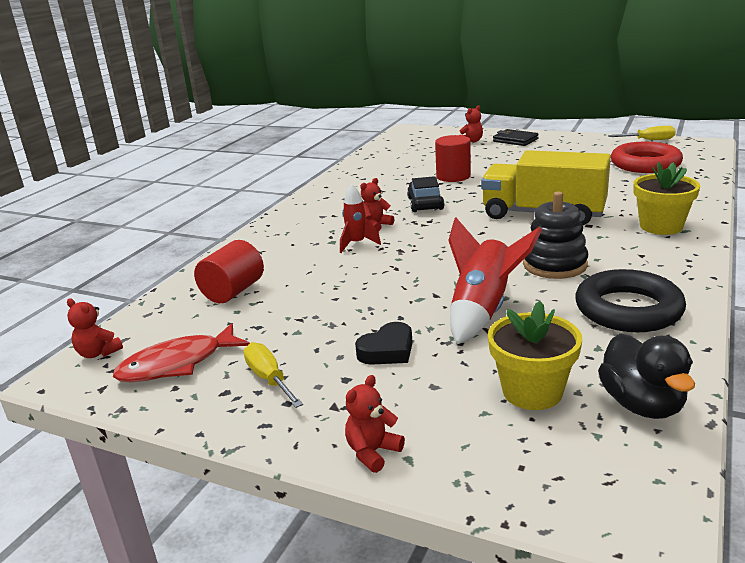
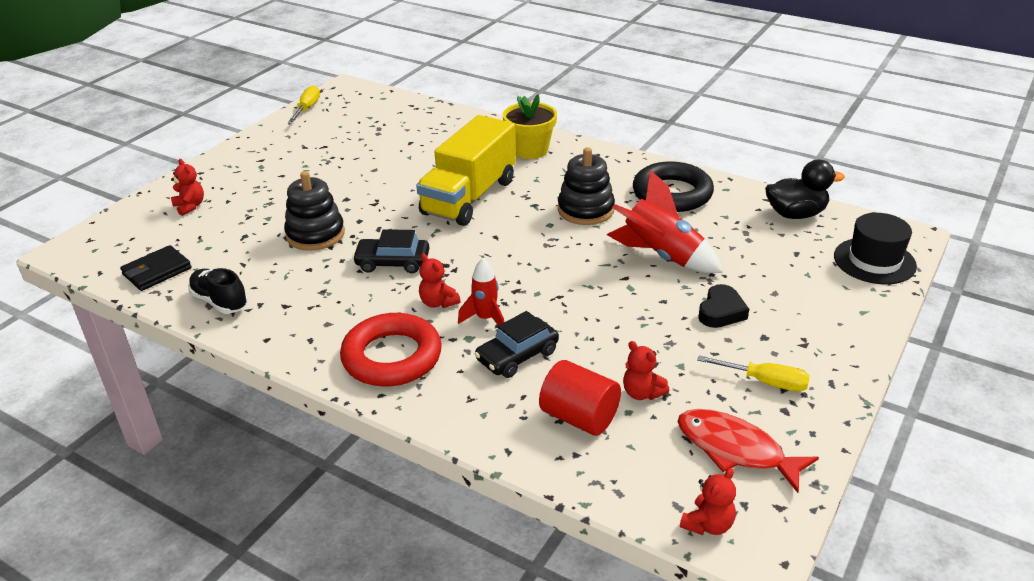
camera: 85 degrees left, 10 degrees up
(177, 364) = (735, 449): red fish -> red fish turned 150 degrees clockwise
(269, 379) = (764, 382): yellow screwdriver -> yellow screwdriver turned 135 degrees counterclockwise
(310, 261) = (517, 356): none -> black car
(364, 169) = (220, 301): none -> black shoe
(373, 452) = (859, 327): red teddy bear -> red teddy bear (642, 393)
(387, 350) = (721, 312): black heart -> black heart turned 60 degrees clockwise
(453, 176) = (315, 234): red cylinder -> black stacking toy
(515, 140) = (221, 177): black wallet -> black wallet (157, 271)
(532, 392) = (782, 251): yellow flower pot -> none
(545, 479) = (874, 261): none -> black hat
(645, 164) = (376, 124): red ring -> red ring (392, 357)

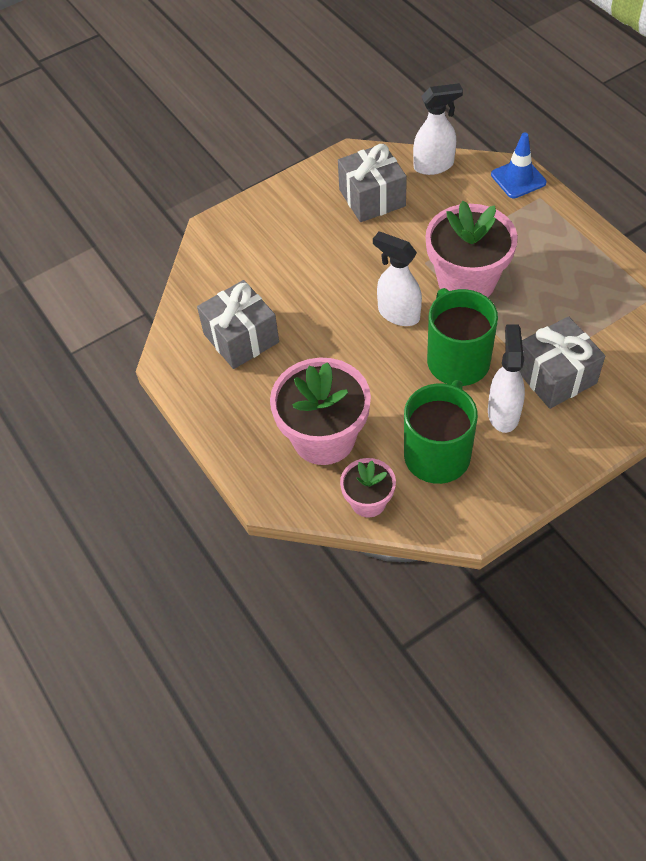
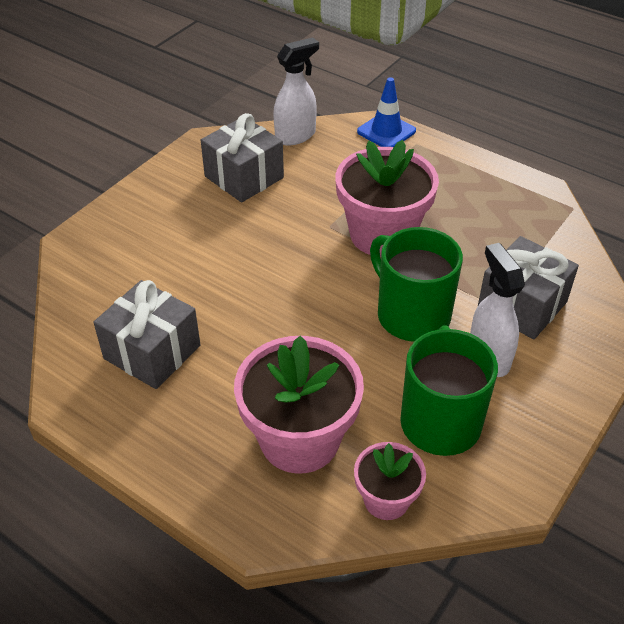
camera: 25 degrees left, 10 degrees down
(398, 313) = (324, 283): white spray bottle -> none

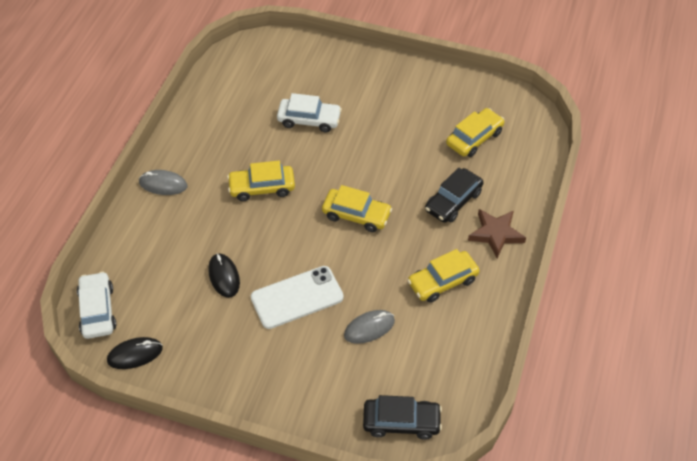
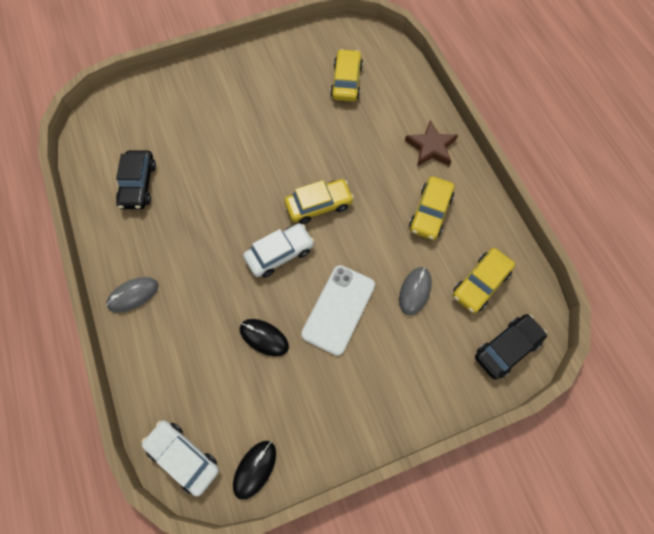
camera: 40 degrees left, 15 degrees up
(262, 187) = (222, 236): yellow car -> yellow car (480, 283)
(309, 120) = (206, 150): white car -> white car (279, 254)
(453, 201) = (378, 142): black car -> black car (138, 184)

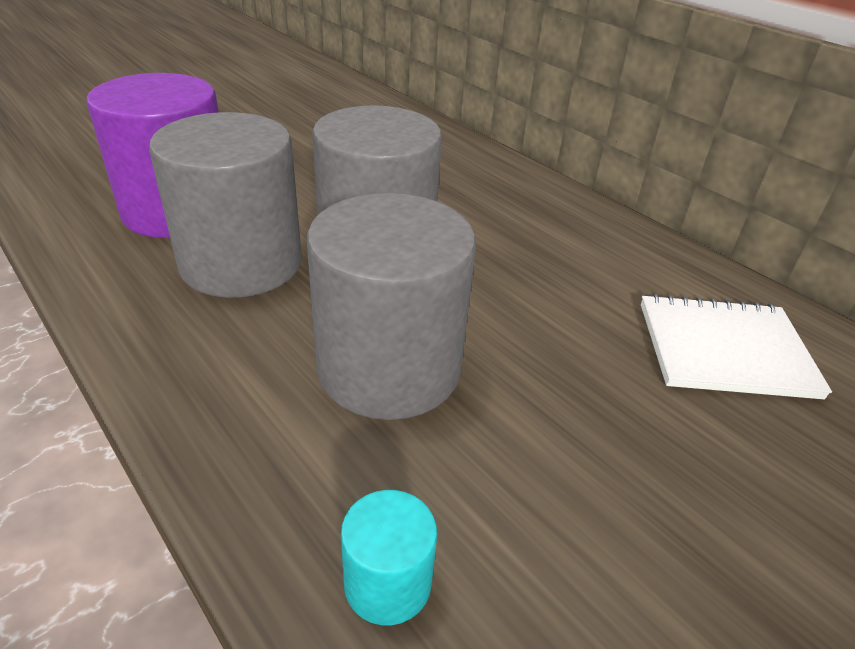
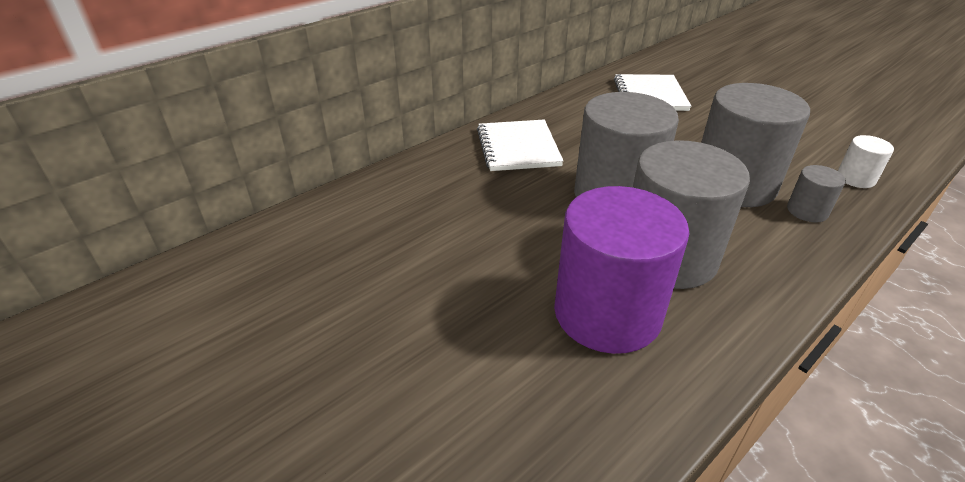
camera: 90 degrees left, 0 degrees up
(291, 436) = (807, 211): none -> grey cylinder
(387, 583) = (855, 178): turquoise cylinder -> white cylinder
(499, 198) = (518, 147): none -> white notebook

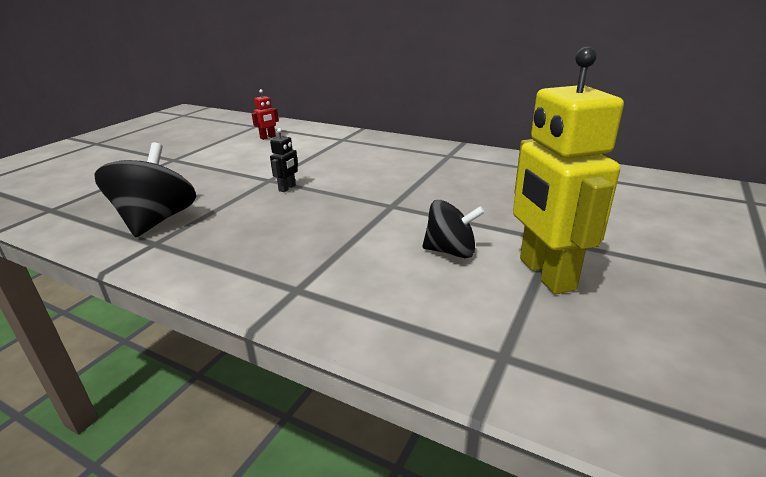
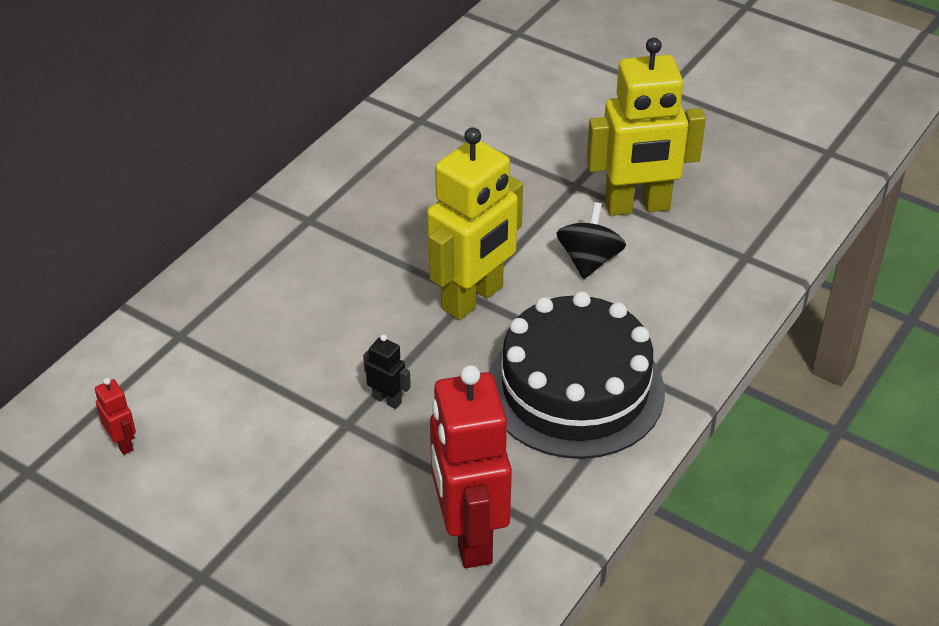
camera: 85 degrees left, 15 degrees up
(156, 221) = (468, 536): black spinning top -> red robot
(287, 252) = (575, 389): none -> black cake
(388, 207) = (473, 298): none -> yellow robot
------------------------
• [Problem to solve]
Please repeat each record exactly and keep every picture out of the copy.

• [Solved problem]
camera: 85 degrees left, 10 degrees up
(177, 364) = (735, 449): red fish -> red fish turned 150 degrees clockwise
(269, 379) = (764, 382): yellow screwdriver -> yellow screwdriver turned 135 degrees counterclockwise
(310, 261) = (517, 356): none -> black car
(364, 169) = (220, 301): none -> black shoe
(373, 452) = (859, 327): red teddy bear -> red teddy bear (642, 393)
(387, 350) = (721, 312): black heart -> black heart turned 60 degrees clockwise
(453, 176) = (315, 234): red cylinder -> black stacking toy
(515, 140) = (221, 177): black wallet -> black wallet (157, 271)
(532, 392) = (782, 251): yellow flower pot -> none
(545, 479) = (874, 261): none -> black hat
(645, 164) = (376, 124): red ring -> red ring (392, 357)

camera: 25 degrees left, 10 degrees down
(398, 313) = (324, 283): white spray bottle -> none

camera: 40 degrees left, 15 degrees up
(262, 187) = (222, 236): yellow car -> yellow car (480, 283)
(309, 120) = (206, 150): white car -> white car (279, 254)
(453, 201) = (378, 142): black car -> black car (138, 184)

camera: 90 degrees left, 0 degrees up
(291, 436) = (807, 211): none -> grey cylinder
(387, 583) = (855, 178): turquoise cylinder -> white cylinder
(499, 198) = (518, 147): none -> white notebook

camera: 85 degrees left, 15 degrees up
(156, 221) = (468, 536): black spinning top -> red robot
(287, 252) = (575, 389): none -> black cake
(388, 207) = (473, 298): none -> yellow robot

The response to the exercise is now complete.